Exercise description:
In the material below, the required lines run from the one containing "insert: klej w" through the one containing "move: samochód (brązowy)". Copy those lines exactly, ends included, and nothing else.
Content starts
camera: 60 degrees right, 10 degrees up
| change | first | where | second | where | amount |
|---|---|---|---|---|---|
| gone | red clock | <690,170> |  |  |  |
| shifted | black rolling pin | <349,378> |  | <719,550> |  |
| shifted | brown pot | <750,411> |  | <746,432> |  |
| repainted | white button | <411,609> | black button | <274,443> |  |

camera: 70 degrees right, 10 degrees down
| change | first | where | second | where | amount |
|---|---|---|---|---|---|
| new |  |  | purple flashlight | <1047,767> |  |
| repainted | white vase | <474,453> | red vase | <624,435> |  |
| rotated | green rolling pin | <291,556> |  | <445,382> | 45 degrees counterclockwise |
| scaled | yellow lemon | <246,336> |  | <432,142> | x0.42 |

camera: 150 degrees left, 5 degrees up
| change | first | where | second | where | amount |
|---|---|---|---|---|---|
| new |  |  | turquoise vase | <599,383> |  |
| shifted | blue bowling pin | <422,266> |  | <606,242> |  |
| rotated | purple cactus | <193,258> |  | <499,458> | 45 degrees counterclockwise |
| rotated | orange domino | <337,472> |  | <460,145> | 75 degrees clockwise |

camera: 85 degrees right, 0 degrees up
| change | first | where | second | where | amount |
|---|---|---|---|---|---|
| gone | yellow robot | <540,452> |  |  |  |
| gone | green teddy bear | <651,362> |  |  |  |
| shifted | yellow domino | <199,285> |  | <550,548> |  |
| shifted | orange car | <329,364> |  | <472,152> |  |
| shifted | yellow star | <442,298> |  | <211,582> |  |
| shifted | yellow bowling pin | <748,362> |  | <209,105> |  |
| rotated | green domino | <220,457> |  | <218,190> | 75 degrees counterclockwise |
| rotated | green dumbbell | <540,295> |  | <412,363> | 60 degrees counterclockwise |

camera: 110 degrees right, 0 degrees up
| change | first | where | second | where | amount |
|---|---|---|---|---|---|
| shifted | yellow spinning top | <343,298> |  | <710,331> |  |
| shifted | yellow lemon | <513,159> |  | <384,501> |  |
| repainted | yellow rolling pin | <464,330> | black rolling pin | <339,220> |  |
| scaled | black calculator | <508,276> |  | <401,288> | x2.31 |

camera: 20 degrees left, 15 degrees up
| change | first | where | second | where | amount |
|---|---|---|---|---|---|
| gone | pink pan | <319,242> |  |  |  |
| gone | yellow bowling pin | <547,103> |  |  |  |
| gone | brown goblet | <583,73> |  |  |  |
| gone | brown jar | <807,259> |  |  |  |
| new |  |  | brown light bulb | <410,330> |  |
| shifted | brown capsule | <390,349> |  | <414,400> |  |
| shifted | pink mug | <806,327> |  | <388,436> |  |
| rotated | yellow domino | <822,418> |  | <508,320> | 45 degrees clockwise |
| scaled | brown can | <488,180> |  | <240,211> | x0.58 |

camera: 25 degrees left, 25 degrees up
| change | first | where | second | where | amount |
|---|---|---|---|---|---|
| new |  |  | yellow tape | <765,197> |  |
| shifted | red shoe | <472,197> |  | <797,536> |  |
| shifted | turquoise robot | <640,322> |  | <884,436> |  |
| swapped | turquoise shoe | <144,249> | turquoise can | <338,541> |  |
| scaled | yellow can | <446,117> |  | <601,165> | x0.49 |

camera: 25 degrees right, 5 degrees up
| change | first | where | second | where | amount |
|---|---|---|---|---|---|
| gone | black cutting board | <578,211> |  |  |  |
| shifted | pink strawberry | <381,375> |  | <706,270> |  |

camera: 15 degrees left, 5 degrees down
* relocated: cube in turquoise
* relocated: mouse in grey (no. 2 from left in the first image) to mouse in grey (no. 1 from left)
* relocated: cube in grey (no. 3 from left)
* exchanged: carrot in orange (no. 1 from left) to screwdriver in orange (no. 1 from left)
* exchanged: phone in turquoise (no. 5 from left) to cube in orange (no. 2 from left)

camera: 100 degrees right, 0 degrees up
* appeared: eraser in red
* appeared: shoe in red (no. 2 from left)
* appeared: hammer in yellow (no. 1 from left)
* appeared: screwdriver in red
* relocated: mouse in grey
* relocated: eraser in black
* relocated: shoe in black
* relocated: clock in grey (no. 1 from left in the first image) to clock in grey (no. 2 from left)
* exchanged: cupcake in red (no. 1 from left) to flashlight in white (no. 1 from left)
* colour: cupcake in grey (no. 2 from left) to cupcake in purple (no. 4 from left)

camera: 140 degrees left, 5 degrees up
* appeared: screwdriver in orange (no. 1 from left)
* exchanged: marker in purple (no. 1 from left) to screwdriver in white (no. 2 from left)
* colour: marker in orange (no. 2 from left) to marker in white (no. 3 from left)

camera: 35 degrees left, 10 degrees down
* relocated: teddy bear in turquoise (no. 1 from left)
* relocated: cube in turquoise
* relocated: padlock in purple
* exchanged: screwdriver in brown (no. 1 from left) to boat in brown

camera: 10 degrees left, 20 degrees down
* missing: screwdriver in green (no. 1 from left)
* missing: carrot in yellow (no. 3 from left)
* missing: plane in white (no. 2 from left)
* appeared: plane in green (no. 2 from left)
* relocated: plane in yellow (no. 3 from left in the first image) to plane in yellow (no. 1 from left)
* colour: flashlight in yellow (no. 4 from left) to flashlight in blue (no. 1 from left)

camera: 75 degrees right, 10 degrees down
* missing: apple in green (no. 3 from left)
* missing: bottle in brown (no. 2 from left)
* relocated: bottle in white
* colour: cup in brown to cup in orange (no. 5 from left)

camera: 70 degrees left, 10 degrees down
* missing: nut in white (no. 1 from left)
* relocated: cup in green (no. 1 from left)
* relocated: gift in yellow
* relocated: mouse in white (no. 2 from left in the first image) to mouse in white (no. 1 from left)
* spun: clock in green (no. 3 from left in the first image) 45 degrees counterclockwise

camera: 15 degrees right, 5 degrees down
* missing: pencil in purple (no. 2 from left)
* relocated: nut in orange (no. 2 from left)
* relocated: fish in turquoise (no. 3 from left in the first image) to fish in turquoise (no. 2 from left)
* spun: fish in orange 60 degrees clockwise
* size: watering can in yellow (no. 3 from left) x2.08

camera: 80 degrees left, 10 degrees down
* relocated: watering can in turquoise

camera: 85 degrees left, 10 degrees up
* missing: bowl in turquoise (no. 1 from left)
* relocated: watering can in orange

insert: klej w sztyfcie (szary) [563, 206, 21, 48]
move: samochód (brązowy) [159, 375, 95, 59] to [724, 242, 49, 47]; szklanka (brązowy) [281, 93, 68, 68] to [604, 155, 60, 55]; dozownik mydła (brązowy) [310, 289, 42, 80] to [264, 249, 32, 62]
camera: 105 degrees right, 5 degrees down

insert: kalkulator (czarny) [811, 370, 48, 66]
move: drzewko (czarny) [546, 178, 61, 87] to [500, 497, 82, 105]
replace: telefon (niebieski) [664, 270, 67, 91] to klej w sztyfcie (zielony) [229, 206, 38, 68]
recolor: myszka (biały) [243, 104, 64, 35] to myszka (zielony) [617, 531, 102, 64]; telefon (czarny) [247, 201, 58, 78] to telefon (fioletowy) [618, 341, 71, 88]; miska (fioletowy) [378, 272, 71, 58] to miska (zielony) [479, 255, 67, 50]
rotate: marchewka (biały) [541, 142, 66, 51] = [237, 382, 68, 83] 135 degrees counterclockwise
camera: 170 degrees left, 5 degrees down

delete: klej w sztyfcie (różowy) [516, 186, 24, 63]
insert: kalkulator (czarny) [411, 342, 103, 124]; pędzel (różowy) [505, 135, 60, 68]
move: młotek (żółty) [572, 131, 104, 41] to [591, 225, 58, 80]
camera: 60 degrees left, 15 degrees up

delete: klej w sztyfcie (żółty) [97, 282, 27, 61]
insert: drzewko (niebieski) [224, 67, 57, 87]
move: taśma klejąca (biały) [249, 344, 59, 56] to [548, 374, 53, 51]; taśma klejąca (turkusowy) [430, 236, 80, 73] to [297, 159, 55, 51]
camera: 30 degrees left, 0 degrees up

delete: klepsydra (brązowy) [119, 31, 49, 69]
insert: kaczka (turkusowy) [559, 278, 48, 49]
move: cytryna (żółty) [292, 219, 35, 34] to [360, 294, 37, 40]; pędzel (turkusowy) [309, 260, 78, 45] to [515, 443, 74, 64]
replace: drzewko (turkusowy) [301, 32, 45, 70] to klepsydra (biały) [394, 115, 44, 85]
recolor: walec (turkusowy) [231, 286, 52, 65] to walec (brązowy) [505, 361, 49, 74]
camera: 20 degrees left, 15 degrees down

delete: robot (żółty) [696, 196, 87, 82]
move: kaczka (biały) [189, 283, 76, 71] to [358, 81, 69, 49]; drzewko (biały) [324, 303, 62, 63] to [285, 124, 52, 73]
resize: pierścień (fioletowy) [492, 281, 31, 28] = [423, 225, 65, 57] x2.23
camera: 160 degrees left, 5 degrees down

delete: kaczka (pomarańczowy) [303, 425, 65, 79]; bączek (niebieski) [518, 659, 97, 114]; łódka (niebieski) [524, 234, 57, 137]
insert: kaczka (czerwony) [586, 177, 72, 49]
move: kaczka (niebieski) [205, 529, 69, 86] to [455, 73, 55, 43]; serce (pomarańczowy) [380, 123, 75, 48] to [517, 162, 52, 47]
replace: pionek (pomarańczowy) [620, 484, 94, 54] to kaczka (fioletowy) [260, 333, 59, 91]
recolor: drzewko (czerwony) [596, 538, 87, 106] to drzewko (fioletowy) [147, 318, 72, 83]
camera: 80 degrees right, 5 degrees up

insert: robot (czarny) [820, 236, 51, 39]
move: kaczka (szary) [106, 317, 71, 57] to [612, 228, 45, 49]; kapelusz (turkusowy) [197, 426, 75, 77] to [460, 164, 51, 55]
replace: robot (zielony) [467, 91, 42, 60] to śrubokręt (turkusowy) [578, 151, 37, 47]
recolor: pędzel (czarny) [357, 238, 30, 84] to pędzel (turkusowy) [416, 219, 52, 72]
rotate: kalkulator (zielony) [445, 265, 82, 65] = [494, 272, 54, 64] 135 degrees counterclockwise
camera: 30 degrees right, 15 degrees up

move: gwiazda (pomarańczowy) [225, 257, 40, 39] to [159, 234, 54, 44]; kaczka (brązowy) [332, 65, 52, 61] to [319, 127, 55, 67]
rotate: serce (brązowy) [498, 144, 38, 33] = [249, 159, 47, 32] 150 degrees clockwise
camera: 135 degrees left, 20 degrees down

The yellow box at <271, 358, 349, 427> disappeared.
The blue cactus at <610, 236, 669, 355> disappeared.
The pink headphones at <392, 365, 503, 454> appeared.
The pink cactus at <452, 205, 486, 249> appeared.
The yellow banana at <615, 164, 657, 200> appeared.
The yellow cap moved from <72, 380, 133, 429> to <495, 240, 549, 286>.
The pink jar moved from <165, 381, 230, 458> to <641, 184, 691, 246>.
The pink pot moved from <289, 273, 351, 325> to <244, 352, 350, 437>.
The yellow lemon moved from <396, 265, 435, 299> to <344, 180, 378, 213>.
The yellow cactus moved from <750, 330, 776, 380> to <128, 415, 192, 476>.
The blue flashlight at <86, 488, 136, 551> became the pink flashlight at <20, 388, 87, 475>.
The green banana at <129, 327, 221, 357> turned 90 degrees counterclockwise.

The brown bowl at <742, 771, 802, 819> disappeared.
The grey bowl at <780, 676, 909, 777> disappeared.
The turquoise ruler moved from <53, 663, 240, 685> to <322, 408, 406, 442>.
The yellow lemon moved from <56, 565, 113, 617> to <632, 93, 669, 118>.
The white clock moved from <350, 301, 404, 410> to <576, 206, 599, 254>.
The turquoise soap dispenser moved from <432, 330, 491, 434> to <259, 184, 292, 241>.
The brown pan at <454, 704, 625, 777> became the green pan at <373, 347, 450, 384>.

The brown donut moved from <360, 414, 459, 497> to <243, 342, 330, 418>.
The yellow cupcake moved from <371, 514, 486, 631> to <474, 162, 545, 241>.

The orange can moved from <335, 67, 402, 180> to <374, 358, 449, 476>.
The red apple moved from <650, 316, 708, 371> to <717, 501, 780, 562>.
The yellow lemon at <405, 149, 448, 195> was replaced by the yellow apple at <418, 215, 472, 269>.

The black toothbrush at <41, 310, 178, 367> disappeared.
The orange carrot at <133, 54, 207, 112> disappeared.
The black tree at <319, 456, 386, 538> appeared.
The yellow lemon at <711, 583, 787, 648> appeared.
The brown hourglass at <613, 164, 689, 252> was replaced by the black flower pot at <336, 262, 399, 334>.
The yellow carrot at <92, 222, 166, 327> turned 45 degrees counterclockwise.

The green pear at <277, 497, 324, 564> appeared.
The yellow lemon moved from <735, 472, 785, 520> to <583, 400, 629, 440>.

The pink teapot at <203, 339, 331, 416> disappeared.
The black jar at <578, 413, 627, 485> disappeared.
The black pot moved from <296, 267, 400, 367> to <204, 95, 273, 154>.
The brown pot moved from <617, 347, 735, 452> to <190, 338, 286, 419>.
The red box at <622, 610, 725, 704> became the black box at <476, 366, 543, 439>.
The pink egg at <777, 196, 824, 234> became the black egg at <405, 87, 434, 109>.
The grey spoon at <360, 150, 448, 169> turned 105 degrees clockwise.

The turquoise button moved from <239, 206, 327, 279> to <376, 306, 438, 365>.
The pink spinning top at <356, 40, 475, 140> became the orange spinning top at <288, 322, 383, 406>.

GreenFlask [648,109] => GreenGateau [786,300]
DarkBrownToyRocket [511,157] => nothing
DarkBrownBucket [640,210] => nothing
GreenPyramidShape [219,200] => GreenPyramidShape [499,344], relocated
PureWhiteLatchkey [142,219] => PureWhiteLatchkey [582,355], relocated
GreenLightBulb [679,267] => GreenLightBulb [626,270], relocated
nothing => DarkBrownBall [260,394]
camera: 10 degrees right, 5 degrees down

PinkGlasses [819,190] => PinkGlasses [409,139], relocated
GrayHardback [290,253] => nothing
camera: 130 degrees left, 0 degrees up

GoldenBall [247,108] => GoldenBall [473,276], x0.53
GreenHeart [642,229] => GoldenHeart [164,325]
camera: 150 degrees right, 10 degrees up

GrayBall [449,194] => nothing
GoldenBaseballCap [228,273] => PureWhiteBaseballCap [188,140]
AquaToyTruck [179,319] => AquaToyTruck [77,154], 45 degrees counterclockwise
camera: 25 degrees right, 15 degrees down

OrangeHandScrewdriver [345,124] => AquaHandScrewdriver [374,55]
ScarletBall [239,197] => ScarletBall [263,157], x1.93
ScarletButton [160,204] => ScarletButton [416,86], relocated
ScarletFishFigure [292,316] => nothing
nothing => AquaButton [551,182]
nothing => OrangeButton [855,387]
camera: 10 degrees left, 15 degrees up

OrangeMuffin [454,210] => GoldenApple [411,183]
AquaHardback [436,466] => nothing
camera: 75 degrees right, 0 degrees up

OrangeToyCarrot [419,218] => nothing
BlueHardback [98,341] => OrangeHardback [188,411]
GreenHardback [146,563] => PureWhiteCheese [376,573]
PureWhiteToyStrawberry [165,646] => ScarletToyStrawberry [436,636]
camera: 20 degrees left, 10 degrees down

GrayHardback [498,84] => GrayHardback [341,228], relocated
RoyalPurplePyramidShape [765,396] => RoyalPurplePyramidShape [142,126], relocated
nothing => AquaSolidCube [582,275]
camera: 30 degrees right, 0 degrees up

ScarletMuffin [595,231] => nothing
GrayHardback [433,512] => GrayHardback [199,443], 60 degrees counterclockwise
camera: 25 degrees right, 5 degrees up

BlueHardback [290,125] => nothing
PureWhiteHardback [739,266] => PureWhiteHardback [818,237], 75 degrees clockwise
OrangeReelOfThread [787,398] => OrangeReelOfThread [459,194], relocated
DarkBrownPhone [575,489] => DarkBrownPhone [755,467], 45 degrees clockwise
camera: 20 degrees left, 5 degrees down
Content ends
Output of the task:
insert: klej w sztyfcie (szary) [563, 206, 21, 48]
move: samochód (brązowy) [159, 375, 95, 59] to [724, 242, 49, 47]; szklanka (brązowy) [281, 93, 68, 68] to [604, 155, 60, 55]; dozownik mydła (brązowy) [310, 289, 42, 80] to [264, 249, 32, 62]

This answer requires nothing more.